[Itemized modification records]

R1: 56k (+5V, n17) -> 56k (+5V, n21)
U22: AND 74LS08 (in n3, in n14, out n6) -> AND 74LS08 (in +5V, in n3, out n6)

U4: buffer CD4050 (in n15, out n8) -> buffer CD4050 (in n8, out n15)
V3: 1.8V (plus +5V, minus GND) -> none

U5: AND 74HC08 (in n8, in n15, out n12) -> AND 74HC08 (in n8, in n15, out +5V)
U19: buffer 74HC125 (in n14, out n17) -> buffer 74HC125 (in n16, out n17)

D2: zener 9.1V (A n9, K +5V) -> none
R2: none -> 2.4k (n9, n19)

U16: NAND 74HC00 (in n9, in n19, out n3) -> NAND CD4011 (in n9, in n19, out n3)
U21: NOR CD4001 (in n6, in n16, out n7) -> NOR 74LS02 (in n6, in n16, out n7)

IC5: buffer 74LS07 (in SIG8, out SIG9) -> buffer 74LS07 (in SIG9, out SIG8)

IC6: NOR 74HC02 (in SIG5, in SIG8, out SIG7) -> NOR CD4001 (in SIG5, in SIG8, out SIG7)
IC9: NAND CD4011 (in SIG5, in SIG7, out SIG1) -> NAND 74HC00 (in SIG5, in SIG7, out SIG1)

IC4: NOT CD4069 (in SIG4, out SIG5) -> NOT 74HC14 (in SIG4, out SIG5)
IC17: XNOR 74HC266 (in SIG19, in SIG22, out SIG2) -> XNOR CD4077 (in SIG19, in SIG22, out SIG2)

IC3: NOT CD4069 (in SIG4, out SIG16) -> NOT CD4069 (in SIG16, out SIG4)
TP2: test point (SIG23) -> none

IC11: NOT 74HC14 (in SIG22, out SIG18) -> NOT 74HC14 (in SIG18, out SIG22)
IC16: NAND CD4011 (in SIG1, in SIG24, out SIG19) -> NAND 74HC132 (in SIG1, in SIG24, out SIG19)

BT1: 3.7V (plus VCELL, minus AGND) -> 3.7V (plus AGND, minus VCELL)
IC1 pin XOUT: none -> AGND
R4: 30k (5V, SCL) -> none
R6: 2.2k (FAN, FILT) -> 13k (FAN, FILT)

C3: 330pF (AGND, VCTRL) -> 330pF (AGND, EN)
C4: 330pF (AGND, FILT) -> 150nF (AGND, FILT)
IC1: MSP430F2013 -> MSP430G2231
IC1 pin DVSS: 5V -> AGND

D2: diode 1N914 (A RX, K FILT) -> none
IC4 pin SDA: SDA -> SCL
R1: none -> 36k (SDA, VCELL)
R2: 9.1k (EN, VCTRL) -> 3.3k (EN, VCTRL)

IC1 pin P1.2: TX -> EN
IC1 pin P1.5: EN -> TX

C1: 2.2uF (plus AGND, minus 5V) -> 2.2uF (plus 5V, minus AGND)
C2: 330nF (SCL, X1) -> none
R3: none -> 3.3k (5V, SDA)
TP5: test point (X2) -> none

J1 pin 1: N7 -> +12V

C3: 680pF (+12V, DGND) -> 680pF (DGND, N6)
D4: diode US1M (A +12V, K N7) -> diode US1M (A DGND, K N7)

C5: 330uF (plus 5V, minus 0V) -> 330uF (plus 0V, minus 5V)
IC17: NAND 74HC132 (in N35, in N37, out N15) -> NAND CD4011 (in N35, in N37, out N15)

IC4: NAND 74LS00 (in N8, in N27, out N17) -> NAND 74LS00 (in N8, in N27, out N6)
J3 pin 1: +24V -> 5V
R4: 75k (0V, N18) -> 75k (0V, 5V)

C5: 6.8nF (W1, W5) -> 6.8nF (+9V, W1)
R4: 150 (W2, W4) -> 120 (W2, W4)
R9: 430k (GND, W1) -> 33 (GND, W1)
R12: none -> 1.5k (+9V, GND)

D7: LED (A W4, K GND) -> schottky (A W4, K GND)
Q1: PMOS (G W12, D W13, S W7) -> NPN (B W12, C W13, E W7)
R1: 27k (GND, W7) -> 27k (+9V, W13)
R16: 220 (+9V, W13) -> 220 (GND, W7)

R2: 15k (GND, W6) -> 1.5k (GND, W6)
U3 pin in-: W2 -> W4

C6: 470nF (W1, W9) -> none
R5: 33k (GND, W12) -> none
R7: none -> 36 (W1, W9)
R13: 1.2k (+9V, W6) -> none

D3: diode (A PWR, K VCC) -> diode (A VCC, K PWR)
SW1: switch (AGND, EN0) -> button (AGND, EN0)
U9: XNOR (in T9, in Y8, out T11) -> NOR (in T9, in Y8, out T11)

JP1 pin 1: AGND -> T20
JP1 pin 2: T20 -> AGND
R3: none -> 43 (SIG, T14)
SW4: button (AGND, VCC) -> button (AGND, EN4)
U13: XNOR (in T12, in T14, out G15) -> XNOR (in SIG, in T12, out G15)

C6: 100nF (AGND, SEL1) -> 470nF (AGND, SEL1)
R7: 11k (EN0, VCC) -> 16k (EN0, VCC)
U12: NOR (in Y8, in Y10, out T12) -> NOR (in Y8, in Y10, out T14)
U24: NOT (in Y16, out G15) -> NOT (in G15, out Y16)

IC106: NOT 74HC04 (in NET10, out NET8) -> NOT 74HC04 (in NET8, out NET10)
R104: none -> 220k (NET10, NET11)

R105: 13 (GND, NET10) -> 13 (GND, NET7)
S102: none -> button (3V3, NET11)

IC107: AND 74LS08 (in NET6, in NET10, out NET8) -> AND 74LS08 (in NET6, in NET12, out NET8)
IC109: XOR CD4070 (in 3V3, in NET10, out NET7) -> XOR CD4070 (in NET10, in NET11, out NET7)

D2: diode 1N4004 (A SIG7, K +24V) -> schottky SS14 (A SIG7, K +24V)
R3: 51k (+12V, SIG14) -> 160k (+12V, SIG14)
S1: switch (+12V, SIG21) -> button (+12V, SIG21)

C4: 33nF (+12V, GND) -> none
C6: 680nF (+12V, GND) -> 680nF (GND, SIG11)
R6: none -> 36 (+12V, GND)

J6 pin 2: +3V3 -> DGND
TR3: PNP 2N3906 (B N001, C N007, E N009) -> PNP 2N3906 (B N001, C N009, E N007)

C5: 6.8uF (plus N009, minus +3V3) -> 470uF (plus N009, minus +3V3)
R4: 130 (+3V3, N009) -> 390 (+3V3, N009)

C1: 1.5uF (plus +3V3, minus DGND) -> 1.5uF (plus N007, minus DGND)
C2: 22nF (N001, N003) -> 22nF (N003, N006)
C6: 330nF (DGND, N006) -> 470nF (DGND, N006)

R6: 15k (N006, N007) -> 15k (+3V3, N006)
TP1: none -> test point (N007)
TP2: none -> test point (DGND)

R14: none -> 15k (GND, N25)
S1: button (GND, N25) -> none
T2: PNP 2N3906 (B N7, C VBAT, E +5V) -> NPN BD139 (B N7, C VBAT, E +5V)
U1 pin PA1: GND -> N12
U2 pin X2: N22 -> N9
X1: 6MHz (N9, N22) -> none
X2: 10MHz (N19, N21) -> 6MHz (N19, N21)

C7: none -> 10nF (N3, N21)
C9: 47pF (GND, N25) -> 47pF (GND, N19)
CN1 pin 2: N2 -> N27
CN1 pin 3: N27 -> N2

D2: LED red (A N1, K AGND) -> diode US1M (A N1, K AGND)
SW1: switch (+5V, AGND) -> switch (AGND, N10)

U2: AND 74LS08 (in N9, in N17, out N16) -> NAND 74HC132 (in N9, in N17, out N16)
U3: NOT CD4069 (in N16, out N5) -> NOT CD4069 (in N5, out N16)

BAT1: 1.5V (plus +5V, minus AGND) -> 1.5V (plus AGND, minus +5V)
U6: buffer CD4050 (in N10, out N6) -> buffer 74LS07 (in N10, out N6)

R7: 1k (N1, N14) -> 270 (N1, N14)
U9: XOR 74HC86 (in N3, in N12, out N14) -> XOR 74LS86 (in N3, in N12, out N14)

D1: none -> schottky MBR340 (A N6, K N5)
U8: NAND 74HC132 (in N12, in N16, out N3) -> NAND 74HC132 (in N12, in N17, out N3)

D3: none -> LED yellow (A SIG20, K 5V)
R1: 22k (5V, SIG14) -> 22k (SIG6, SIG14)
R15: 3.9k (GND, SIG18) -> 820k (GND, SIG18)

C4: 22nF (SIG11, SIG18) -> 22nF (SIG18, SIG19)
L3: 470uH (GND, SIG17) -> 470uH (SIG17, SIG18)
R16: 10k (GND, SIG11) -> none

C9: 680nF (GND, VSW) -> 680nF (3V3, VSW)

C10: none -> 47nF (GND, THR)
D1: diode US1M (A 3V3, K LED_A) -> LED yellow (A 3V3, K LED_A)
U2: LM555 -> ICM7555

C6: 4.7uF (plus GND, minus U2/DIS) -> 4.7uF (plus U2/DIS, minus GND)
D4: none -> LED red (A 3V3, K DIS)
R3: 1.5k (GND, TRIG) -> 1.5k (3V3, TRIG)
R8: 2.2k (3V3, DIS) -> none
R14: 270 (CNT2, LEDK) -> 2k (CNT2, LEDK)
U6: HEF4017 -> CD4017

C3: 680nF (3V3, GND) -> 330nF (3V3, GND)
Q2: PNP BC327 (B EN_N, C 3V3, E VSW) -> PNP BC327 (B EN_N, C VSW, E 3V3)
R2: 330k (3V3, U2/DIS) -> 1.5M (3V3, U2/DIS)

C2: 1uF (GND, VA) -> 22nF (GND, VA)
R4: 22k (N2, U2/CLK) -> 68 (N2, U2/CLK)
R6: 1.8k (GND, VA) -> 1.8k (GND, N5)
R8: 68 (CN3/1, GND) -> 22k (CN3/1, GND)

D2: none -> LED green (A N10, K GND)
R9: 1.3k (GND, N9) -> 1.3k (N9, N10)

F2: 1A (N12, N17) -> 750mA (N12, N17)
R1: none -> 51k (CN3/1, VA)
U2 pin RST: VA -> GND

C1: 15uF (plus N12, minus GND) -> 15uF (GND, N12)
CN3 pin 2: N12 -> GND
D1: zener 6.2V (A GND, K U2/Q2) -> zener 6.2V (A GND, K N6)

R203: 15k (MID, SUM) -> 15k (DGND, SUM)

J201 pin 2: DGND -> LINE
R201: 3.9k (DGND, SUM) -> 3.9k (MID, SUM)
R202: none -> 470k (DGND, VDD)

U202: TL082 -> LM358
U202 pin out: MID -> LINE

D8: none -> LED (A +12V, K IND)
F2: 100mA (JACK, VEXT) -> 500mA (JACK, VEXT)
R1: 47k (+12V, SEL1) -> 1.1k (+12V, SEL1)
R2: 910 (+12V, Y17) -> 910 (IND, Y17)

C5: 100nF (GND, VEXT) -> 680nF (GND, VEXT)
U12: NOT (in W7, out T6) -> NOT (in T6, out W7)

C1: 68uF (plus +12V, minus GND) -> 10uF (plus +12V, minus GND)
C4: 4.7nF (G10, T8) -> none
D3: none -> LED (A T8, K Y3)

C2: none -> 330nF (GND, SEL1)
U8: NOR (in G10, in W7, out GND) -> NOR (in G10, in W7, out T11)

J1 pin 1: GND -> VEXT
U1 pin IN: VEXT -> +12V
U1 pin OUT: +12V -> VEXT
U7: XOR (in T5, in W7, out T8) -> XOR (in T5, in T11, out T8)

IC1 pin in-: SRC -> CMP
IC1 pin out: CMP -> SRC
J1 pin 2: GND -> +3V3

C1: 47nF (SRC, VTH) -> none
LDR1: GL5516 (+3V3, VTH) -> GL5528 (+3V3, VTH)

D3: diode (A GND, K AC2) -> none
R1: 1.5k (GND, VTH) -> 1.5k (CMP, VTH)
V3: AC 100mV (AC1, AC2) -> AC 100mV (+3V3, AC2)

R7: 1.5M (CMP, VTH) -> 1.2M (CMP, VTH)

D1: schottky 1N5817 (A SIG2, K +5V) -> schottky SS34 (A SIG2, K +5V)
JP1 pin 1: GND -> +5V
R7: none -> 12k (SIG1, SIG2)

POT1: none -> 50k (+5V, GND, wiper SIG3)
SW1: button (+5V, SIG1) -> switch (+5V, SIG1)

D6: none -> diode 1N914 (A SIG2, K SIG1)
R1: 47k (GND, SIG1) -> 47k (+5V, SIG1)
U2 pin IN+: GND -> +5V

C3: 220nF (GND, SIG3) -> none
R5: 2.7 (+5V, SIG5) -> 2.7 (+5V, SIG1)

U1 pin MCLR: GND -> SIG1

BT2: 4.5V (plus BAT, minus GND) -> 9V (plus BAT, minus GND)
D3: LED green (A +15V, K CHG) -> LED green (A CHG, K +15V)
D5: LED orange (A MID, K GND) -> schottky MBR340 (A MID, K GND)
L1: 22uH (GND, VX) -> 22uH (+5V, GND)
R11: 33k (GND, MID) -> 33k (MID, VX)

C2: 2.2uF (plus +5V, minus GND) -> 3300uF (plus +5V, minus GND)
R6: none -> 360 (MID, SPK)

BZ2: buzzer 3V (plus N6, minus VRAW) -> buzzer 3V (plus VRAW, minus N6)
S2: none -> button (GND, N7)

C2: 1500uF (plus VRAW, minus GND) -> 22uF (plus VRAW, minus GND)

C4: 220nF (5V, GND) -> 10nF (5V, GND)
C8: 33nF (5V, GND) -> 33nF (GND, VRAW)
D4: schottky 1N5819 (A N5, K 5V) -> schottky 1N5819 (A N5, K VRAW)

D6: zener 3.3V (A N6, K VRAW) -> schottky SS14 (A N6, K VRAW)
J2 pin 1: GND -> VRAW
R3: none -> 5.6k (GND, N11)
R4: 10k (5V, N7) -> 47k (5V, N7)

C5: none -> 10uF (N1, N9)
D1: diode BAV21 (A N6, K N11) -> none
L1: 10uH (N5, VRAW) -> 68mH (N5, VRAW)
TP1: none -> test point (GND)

PROBLEM REQUIREMENTS ▸ Copy the lines from the start of the data verbatim, stopping after the line containing "IC5: buffer 74LS07".

SOLUTION FOR THIS PROBLEM ▸
R1: 56k (+5V, n17) -> 56k (+5V, n21)
U22: AND 74LS08 (in n3, in n14, out n6) -> AND 74LS08 (in +5V, in n3, out n6)

U4: buffer CD4050 (in n15, out n8) -> buffer CD4050 (in n8, out n15)
V3: 1.8V (plus +5V, minus GND) -> none

U5: AND 74HC08 (in n8, in n15, out n12) -> AND 74HC08 (in n8, in n15, out +5V)
U19: buffer 74HC125 (in n14, out n17) -> buffer 74HC125 (in n16, out n17)

D2: zener 9.1V (A n9, K +5V) -> none
R2: none -> 2.4k (n9, n19)

U16: NAND 74HC00 (in n9, in n19, out n3) -> NAND CD4011 (in n9, in n19, out n3)
U21: NOR CD4001 (in n6, in n16, out n7) -> NOR 74LS02 (in n6, in n16, out n7)

IC5: buffer 74LS07 (in SIG8, out SIG9) -> buffer 74LS07 (in SIG9, out SIG8)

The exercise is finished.